[Items from a dataset]
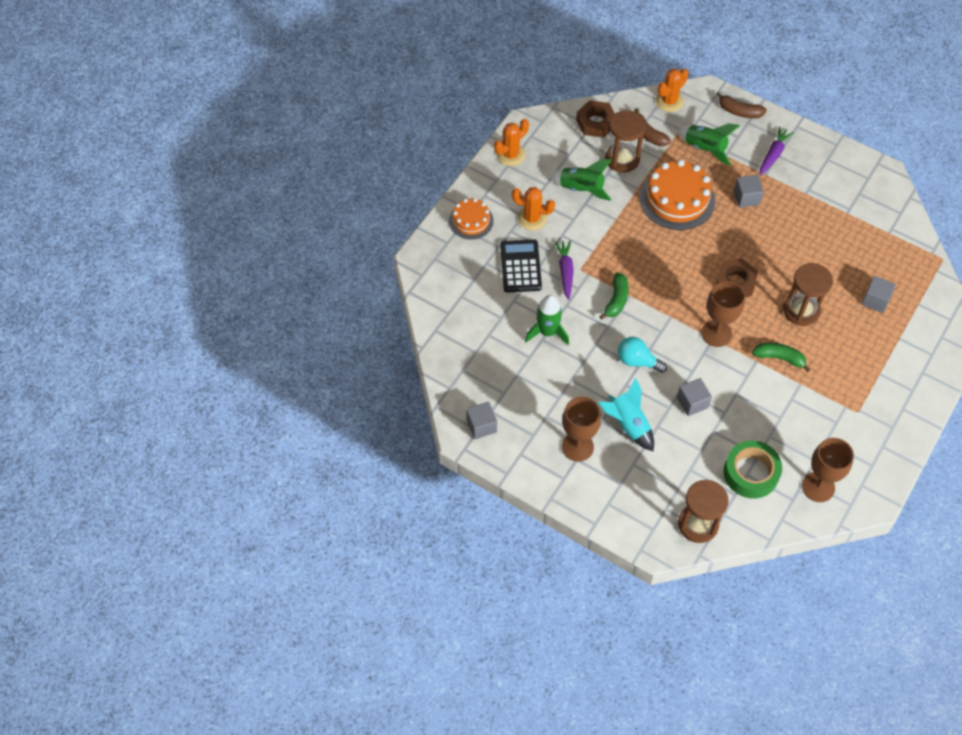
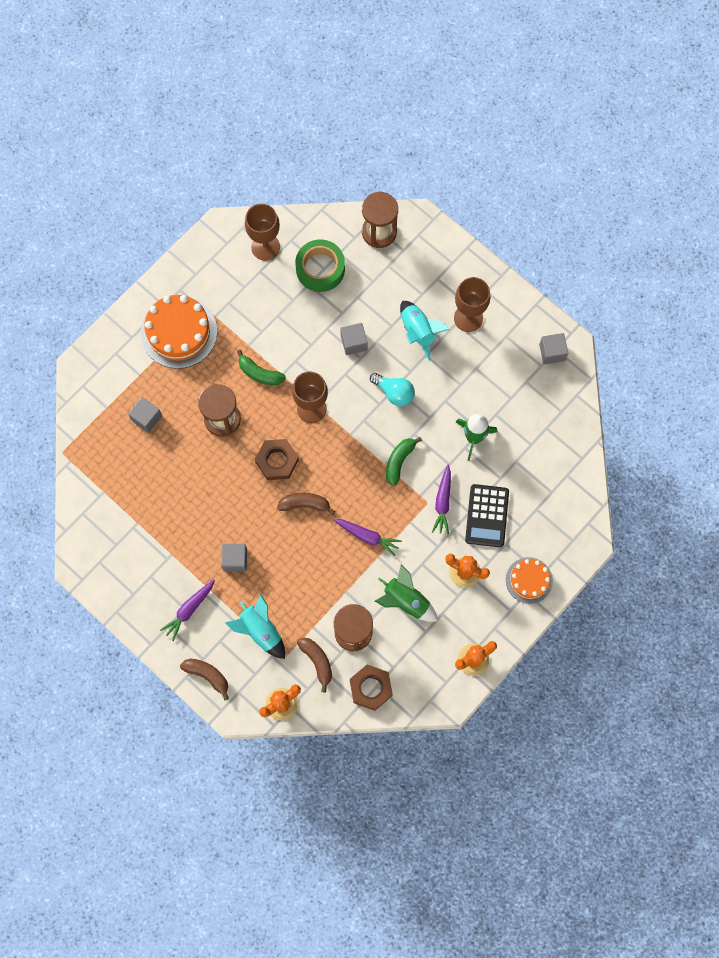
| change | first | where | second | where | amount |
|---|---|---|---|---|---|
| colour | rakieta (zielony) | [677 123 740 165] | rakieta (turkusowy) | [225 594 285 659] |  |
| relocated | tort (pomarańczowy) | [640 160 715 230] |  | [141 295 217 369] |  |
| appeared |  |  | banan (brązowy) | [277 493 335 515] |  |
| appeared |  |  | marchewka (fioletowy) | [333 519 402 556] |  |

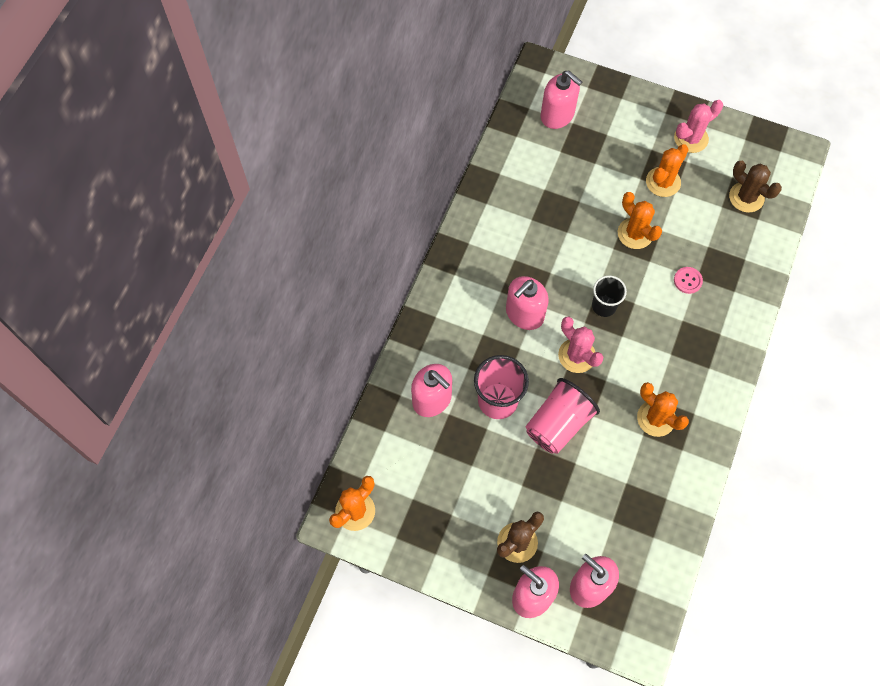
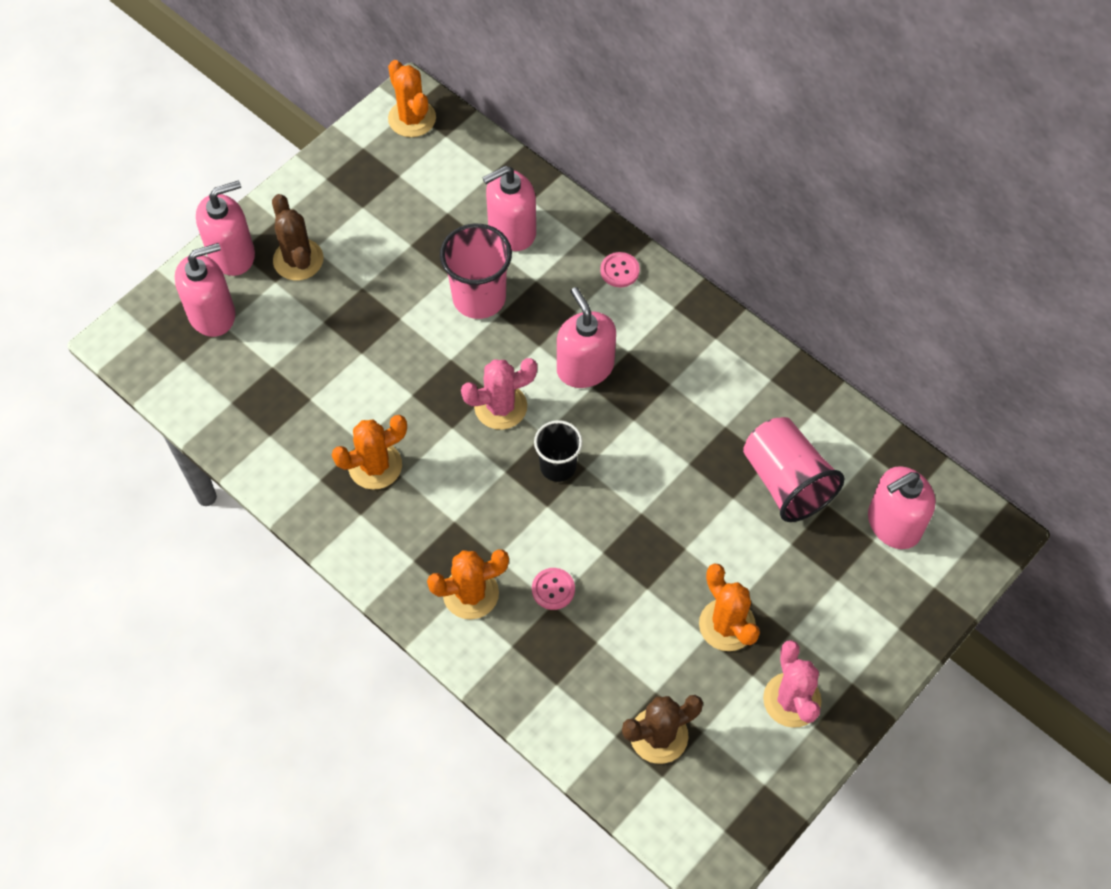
| change | first | where | second | where | amount |
|---|---|---|---|---|---|
| relocated | kaktus (pomarańczowy) | [618 192 662 249] |  | [427 549 509 620] |  |
| relocated | szklanka (różowy) | [526 378 600 454] |  | [743 417 844 522] |  |
| appeared |  |  | guzik (różowy) | [600 252 640 287] |  |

WHAT YOU HAVE TO DO |
The copy you output must match the entries above exactly, except that it has no pictures.

ANSWER |
| change | first | where | second | where | amount |
|---|---|---|---|---|---|
| colour | rakieta (zielony) | [677 123 740 165] | rakieta (turkusowy) | [225 594 285 659] |  |
| relocated | tort (pomarańczowy) | [640 160 715 230] |  | [141 295 217 369] |  |
| appeared |  |  | banan (brązowy) | [277 493 335 515] |  |
| appeared |  |  | marchewka (fioletowy) | [333 519 402 556] |  |

| change | first | where | second | where | amount |
|---|---|---|---|---|---|
| relocated | kaktus (pomarańczowy) | [618 192 662 249] |  | [427 549 509 620] |  |
| relocated | szklanka (różowy) | [526 378 600 454] |  | [743 417 844 522] |  |
| appeared |  |  | guzik (różowy) | [600 252 640 287] |  |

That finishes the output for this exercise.